Dataset records
________________________________________

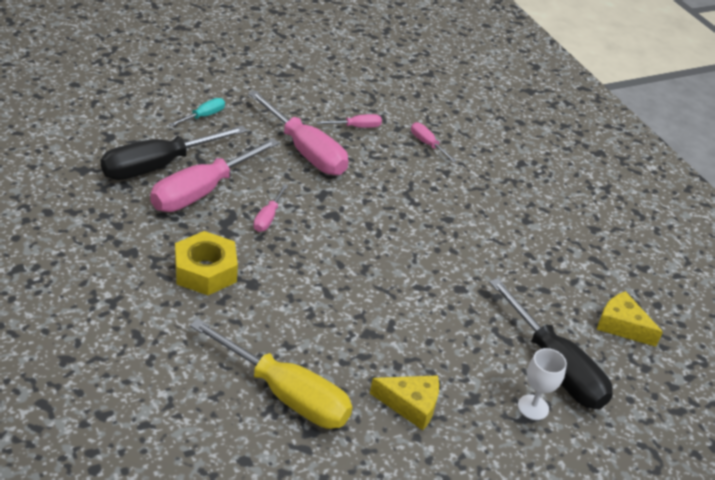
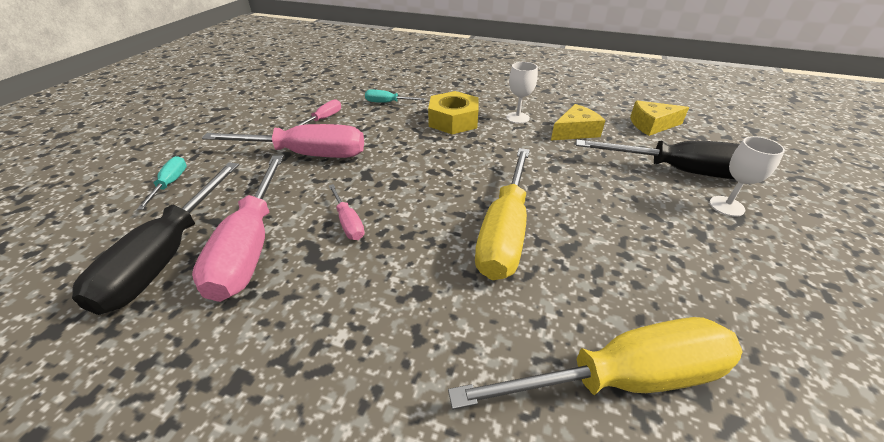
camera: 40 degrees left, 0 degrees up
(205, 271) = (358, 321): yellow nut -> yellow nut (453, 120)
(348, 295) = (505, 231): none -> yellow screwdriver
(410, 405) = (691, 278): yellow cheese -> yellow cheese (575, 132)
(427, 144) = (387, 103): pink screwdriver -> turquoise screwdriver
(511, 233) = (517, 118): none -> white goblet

________________________________________

Task details: Print each line, exactly as written, from the one that contains "(348, 295) = (505, 231): none" to the end of the data above, with both end lines included and nothing else.

Task response:
(348, 295) = (505, 231): none -> yellow screwdriver
(410, 405) = (691, 278): yellow cheese -> yellow cheese (575, 132)
(427, 144) = (387, 103): pink screwdriver -> turquoise screwdriver
(511, 233) = (517, 118): none -> white goblet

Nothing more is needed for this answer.